**Task directions:**
Can you copy every one of the rows below word for word, with nothing changed?

**Given entries:**

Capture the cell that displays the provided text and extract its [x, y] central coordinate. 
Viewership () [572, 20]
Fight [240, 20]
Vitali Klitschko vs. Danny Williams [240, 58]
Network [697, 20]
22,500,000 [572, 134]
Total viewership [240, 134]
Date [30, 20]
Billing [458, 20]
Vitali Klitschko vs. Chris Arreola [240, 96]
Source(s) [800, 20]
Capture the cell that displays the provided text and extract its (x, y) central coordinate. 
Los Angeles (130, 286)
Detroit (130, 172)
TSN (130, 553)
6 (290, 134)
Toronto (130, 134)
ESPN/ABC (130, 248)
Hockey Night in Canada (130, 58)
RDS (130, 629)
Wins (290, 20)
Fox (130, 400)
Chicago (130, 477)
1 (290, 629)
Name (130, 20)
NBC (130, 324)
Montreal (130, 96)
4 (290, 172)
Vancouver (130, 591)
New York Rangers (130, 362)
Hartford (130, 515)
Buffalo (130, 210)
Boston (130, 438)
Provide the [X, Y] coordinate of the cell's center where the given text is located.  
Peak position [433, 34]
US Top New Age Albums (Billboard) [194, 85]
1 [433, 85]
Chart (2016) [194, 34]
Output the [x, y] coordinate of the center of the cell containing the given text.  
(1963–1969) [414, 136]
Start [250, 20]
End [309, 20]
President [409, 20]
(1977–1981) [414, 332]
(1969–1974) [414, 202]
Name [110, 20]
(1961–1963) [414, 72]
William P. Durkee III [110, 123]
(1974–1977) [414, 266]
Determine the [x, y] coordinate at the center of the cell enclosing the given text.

**Output for this task:**
Capture the cell that displays the provided text and extract its [x, y] central coordinate. 
Viewership () [572, 20]
Fight [240, 20]
Vitali Klitschko vs. Danny Williams [240, 58]
Network [697, 20]
22,500,000 [572, 134]
Total viewership [240, 134]
Date [30, 20]
Billing [458, 20]
Vitali Klitschko vs. Chris Arreola [240, 96]
Source(s) [800, 20]
Capture the cell that displays the provided text and extract its (x, y) central coordinate. 
Los Angeles (130, 286)
Detroit (130, 172)
TSN (130, 553)
6 (290, 134)
Toronto (130, 134)
ESPN/ABC (130, 248)
Hockey Night in Canada (130, 58)
RDS (130, 629)
Wins (290, 20)
Fox (130, 400)
Chicago (130, 477)
1 (290, 629)
Name (130, 20)
NBC (130, 324)
Montreal (130, 96)
4 (290, 172)
Vancouver (130, 591)
New York Rangers (130, 362)
Hartford (130, 515)
Buffalo (130, 210)
Boston (130, 438)
Provide the [X, Y] coordinate of the cell's center where the given text is located.  
Peak position [433, 34]
US Top New Age Albums (Billboard) [194, 85]
1 [433, 85]
Chart (2016) [194, 34]
Output the [x, y] coordinate of the center of the cell containing the given text.  
(1963–1969) [414, 136]
Start [250, 20]
End [309, 20]
President [409, 20]
(1977–1981) [414, 332]
(1969–1974) [414, 202]
Name [110, 20]
(1961–1963) [414, 72]
William P. Durkee III [110, 123]
(1974–1977) [414, 266]
Determine the [x, y] coordinate at the center of the cell enclosing the given text.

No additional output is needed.